Start of PROVIDED MATERIAL
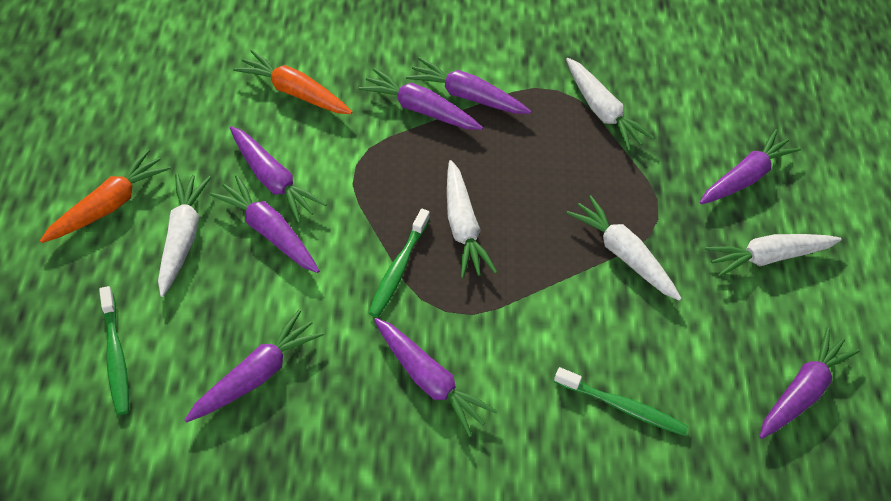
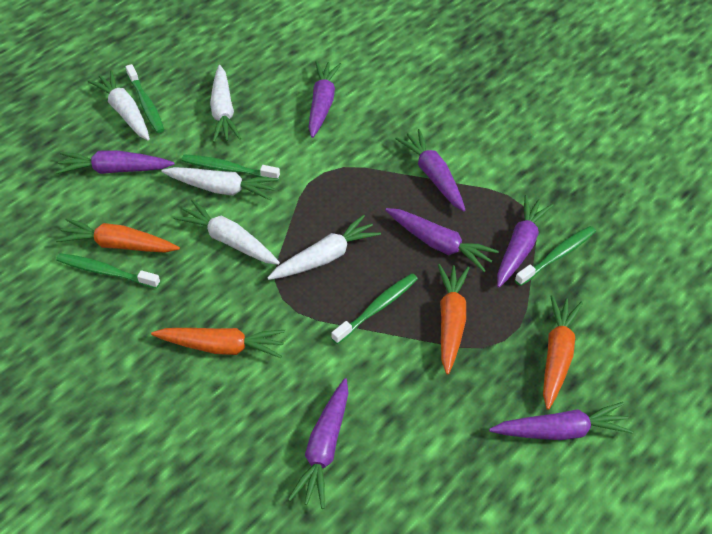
green toothbrush: 3 -> 5
orange carrot: 2 -> 4
purple carrot: 8 -> 7

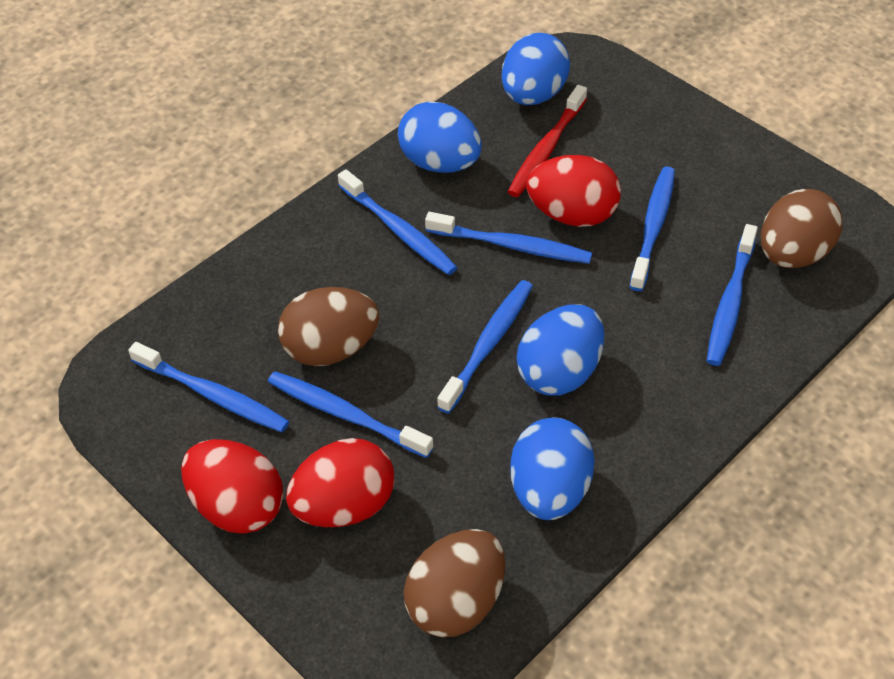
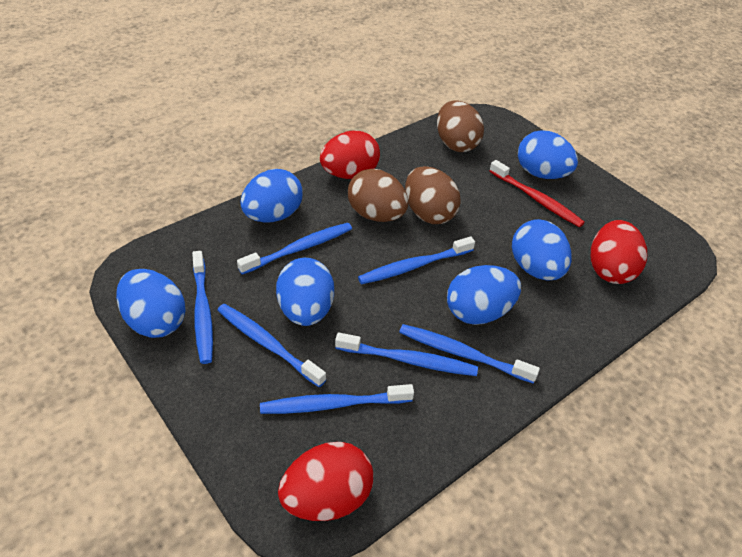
blue egg: 4 -> 6

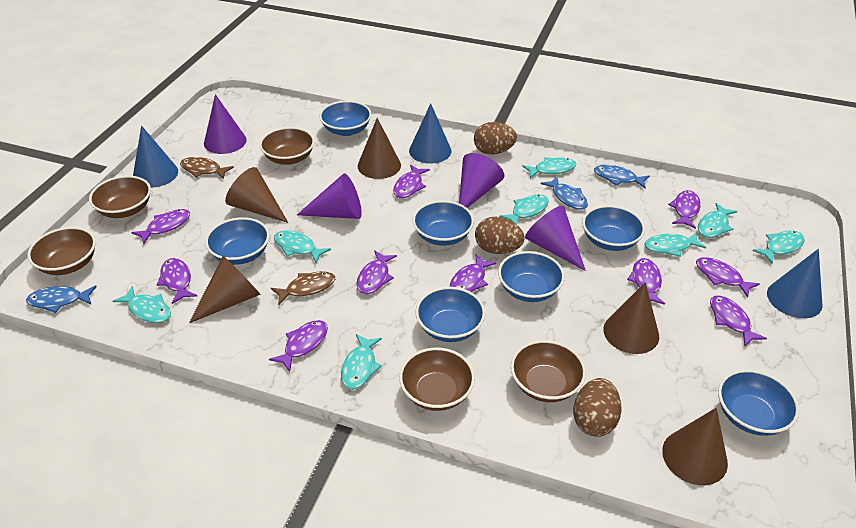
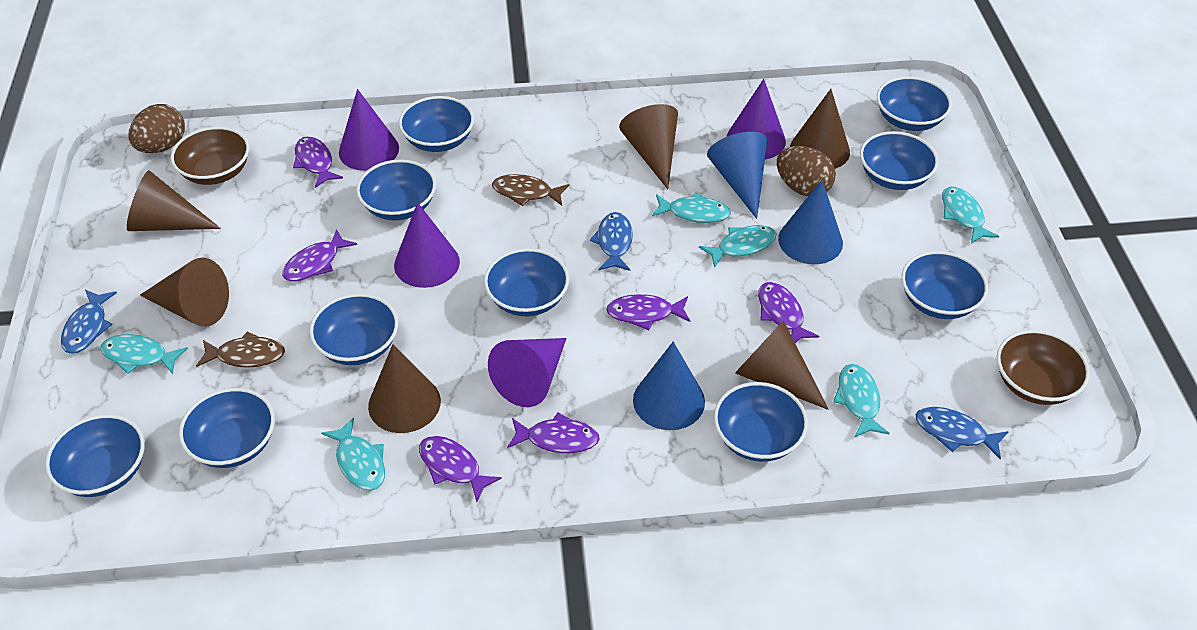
blue bowl: 7 -> 10
brown bowl: 5 -> 2
brown cone: 5 -> 6
brown egg: 3 -> 2
purple fish: 10 -> 6
turquoise fish: 8 -> 6

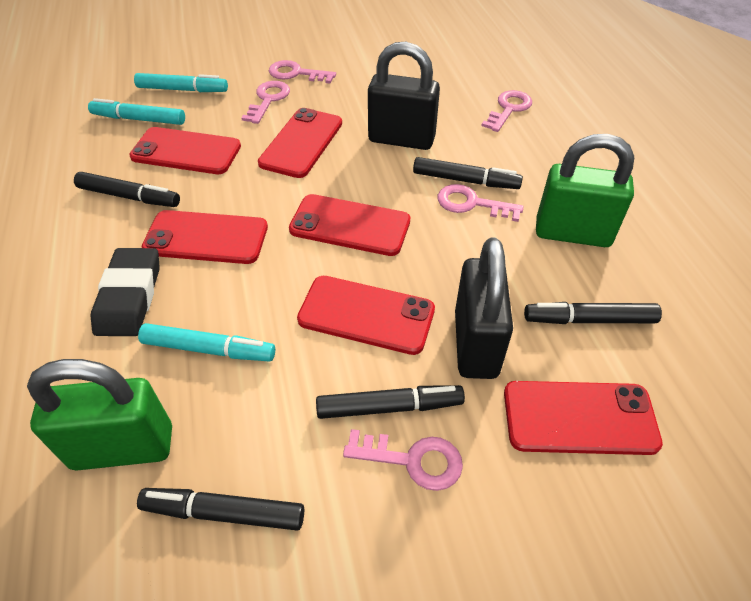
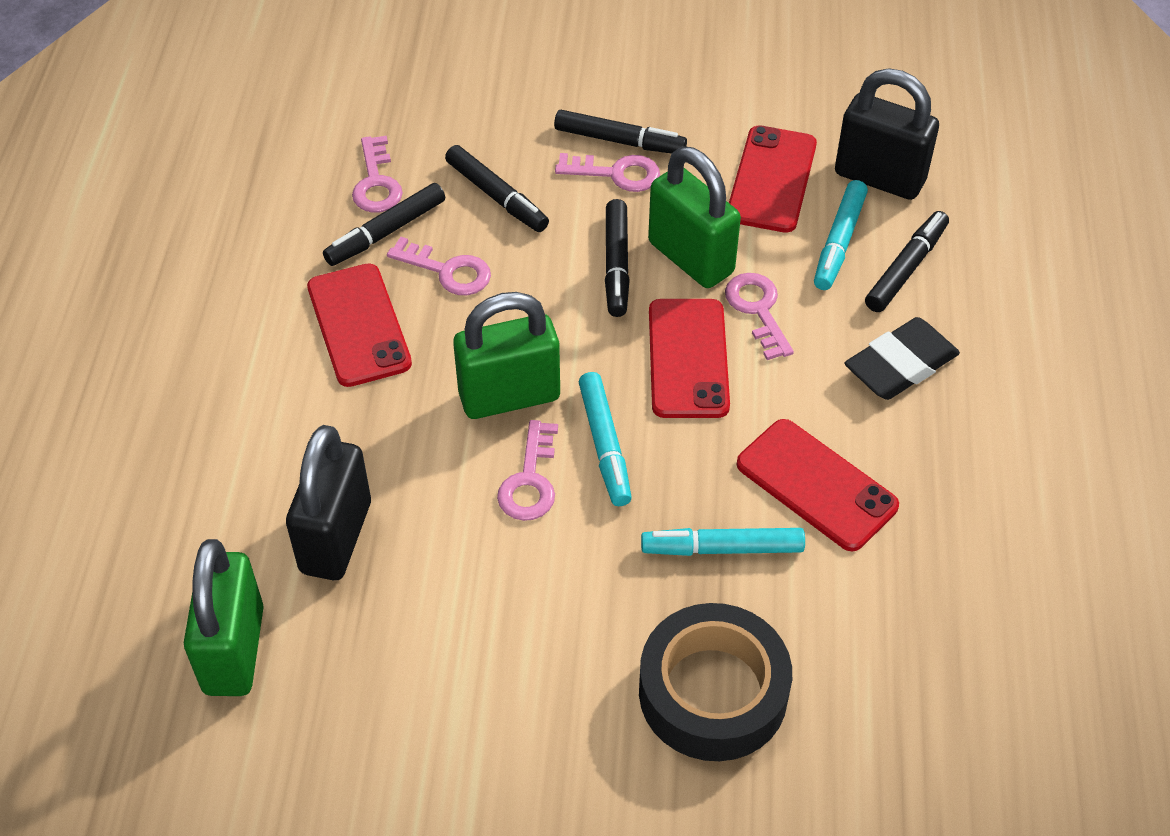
black tape: 0 -> 1
green padlock: 2 -> 3
red phone: 6 -> 4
End of PROVIDED MATERIAL
Repeat the material above verbatim. Leave the pictures behind.

green toothbrush: 3 -> 5
orange carrot: 2 -> 4
purple carrot: 8 -> 7

blue egg: 4 -> 6

blue bowl: 7 -> 10
brown bowl: 5 -> 2
brown cone: 5 -> 6
brown egg: 3 -> 2
purple fish: 10 -> 6
turquoise fish: 8 -> 6

black tape: 0 -> 1
green padlock: 2 -> 3
red phone: 6 -> 4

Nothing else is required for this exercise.